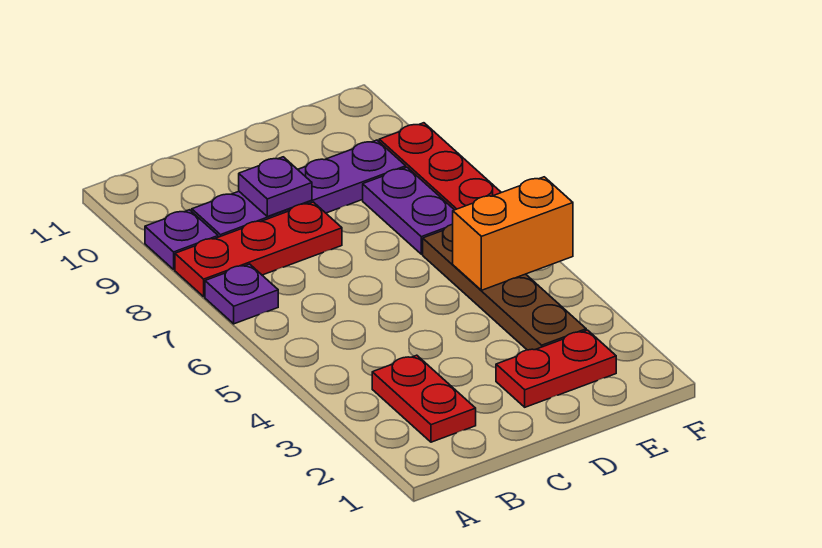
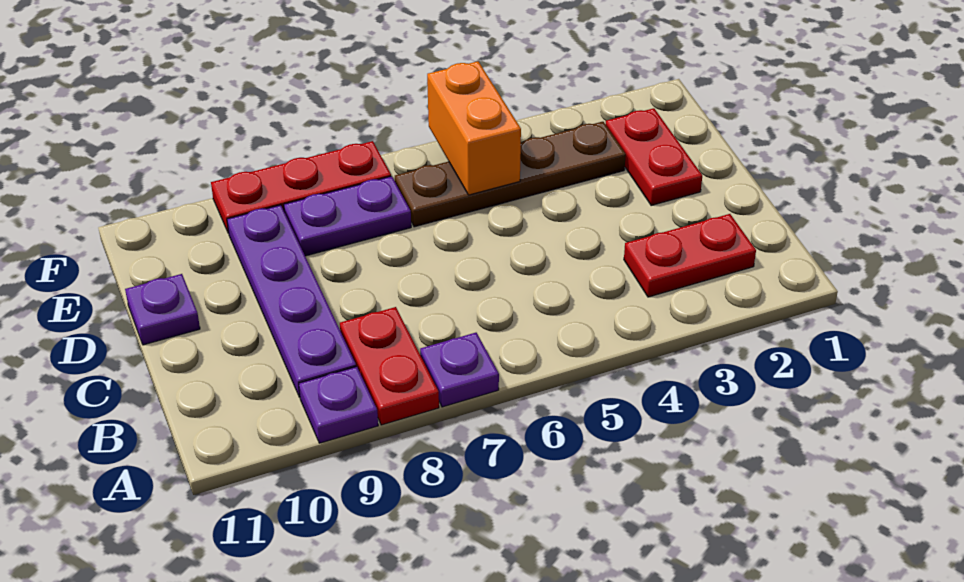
red 1x3 plate [175,202,342,297] -> red 1x2 plate [340,307,439,425]
purple 1x1 plate [239,157,312,217] -> purple 1x1 plate moved to [125,274,200,345]

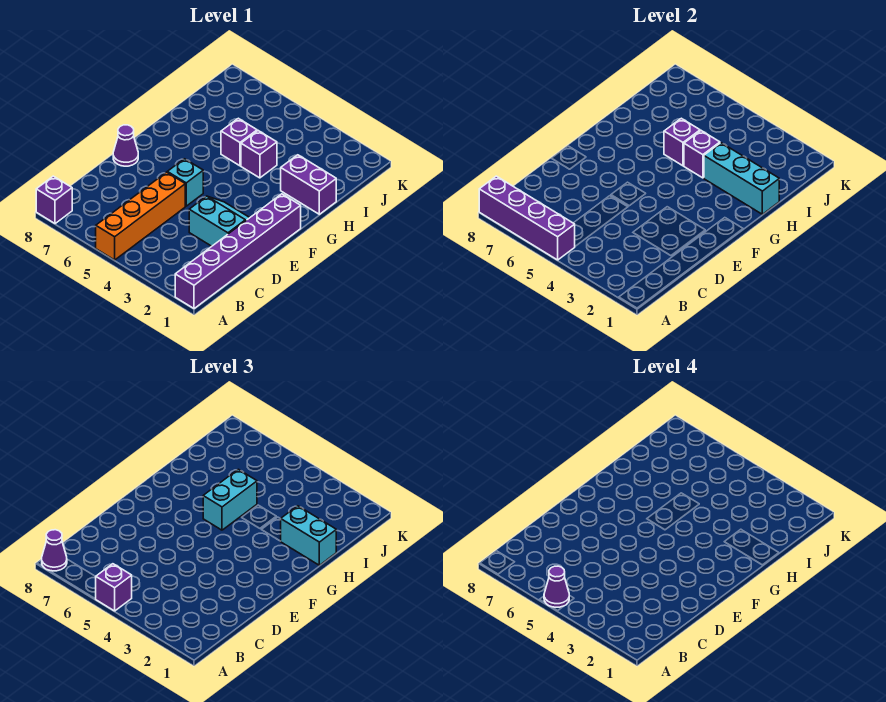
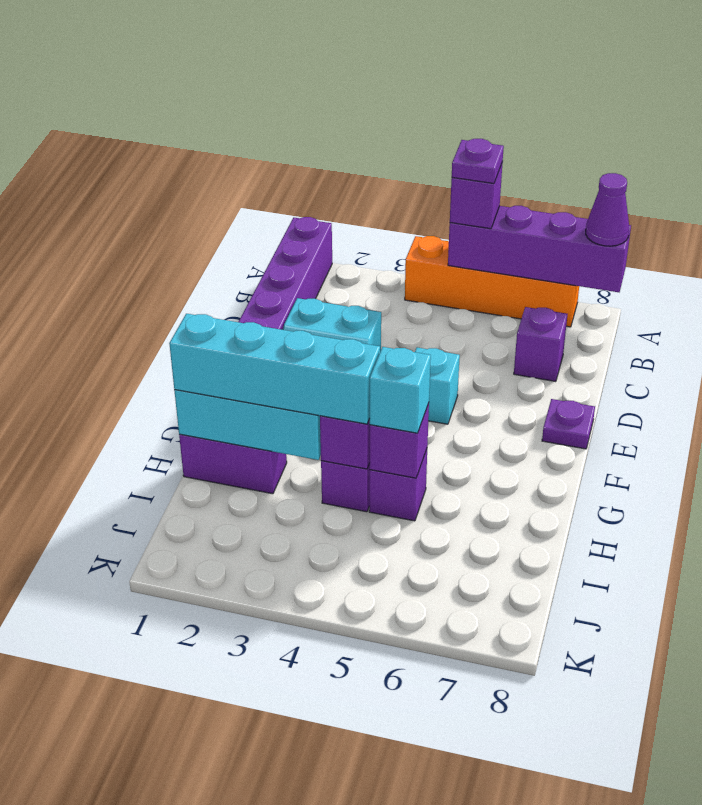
orange 1x4 brick [96,172,185,260] -> orange 1x4 brick turned to [405,236,579,327]
purple 1x1 cone [544,566,569,607] -> purple 1x1 plate [452,139,504,184]
purple 1x1 brick [36,176,72,224] -> purple 1x1 brick moved to [514,307,567,382]
purple 1x1 cone [113,125,138,166] -> purple 1x1 plate [542,399,595,449]
cyan 1x2 brick [203,469,257,530] -> cyan 1x1 brick [370,347,431,433]
cyan 1x2 brick [281,506,336,565] -> cyan 1x4 brick [169,314,380,424]

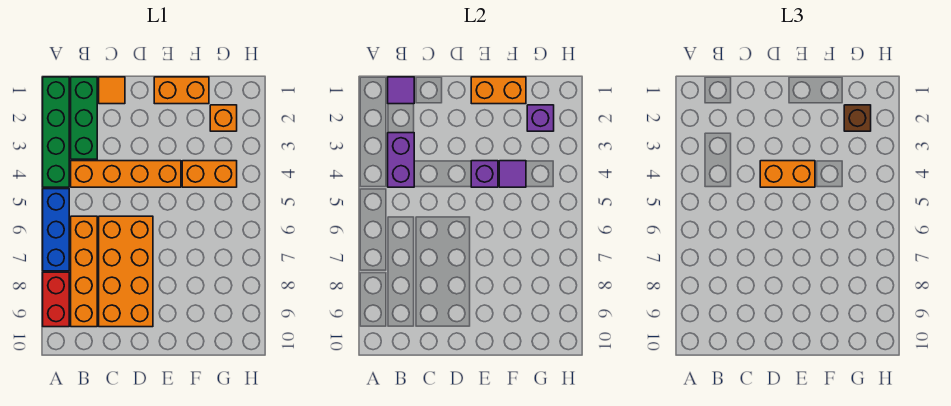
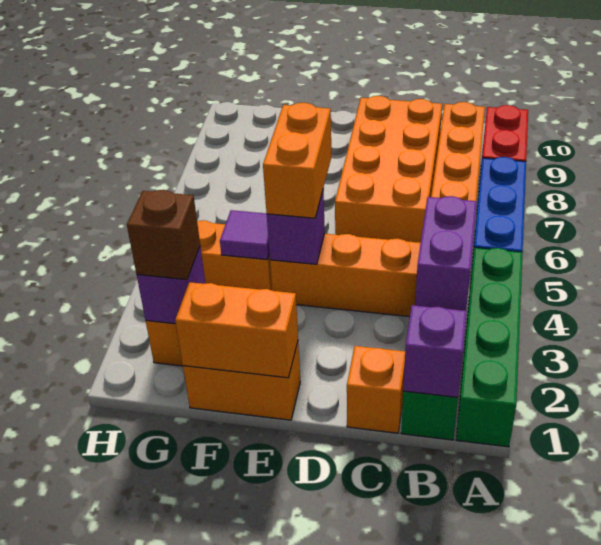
purple 1x1 tile [388,77,414,104] -> purple 1x1 brick [403,305,467,397]
orange 1x1 tile [99,77,125,104] -> orange 1x1 brick [347,346,405,433]
orange 1x2 brick [760,161,815,187] -> orange 1x2 brick turned to [263,103,331,218]

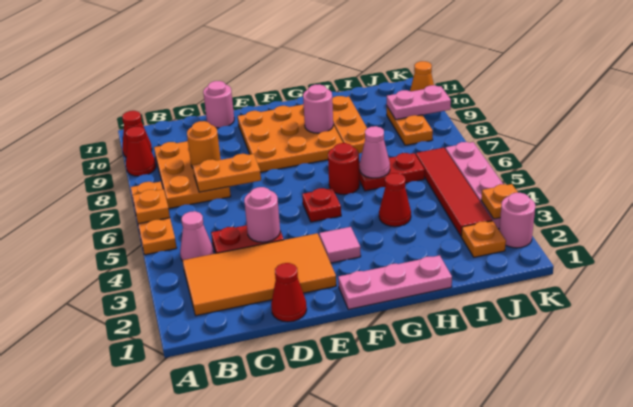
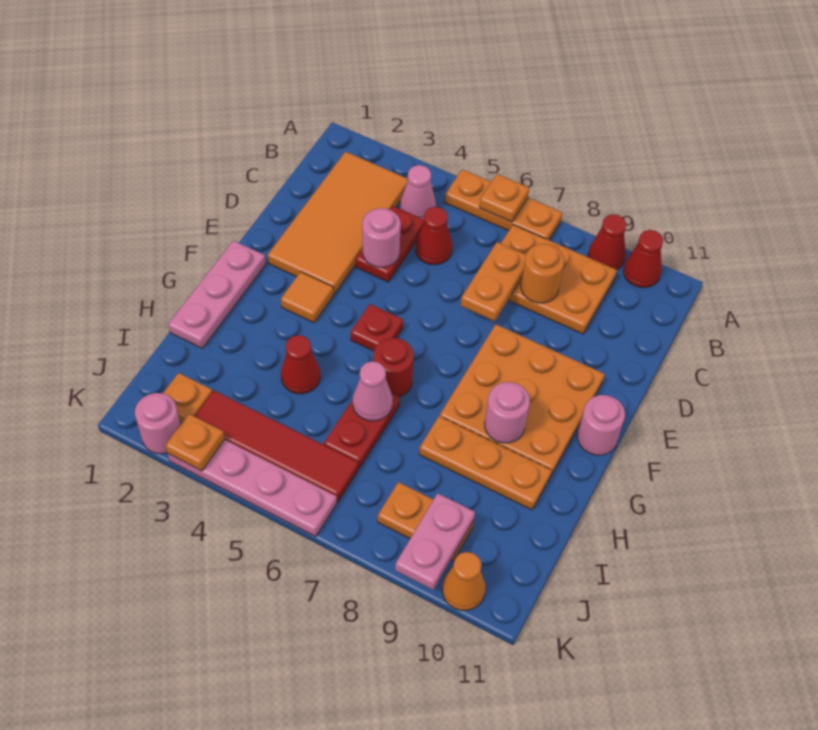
red 1x1 cone [271,263,307,322] -> red 1x1 cone moved to [415,207,452,265]
pink 1x1 round brick [203,81,234,128] -> pink 1x1 round brick moved to [577,395,625,455]
pink 1x1 tile [319,227,361,263] -> orange 1x1 tile [281,272,334,323]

....

## Your assignment
The records above should be repeated exactly, with every picture omitted.

## Answer below
red 1x3 plate [175,202,342,297] -> red 1x2 plate [340,307,439,425]
purple 1x1 plate [239,157,312,217] -> purple 1x1 plate moved to [125,274,200,345]

orange 1x4 brick [96,172,185,260] -> orange 1x4 brick turned to [405,236,579,327]
purple 1x1 cone [544,566,569,607] -> purple 1x1 plate [452,139,504,184]
purple 1x1 brick [36,176,72,224] -> purple 1x1 brick moved to [514,307,567,382]
purple 1x1 cone [113,125,138,166] -> purple 1x1 plate [542,399,595,449]
cyan 1x2 brick [203,469,257,530] -> cyan 1x1 brick [370,347,431,433]
cyan 1x2 brick [281,506,336,565] -> cyan 1x4 brick [169,314,380,424]

purple 1x1 tile [388,77,414,104] -> purple 1x1 brick [403,305,467,397]
orange 1x1 tile [99,77,125,104] -> orange 1x1 brick [347,346,405,433]
orange 1x2 brick [760,161,815,187] -> orange 1x2 brick turned to [263,103,331,218]

red 1x1 cone [271,263,307,322] -> red 1x1 cone moved to [415,207,452,265]
pink 1x1 round brick [203,81,234,128] -> pink 1x1 round brick moved to [577,395,625,455]
pink 1x1 tile [319,227,361,263] -> orange 1x1 tile [281,272,334,323]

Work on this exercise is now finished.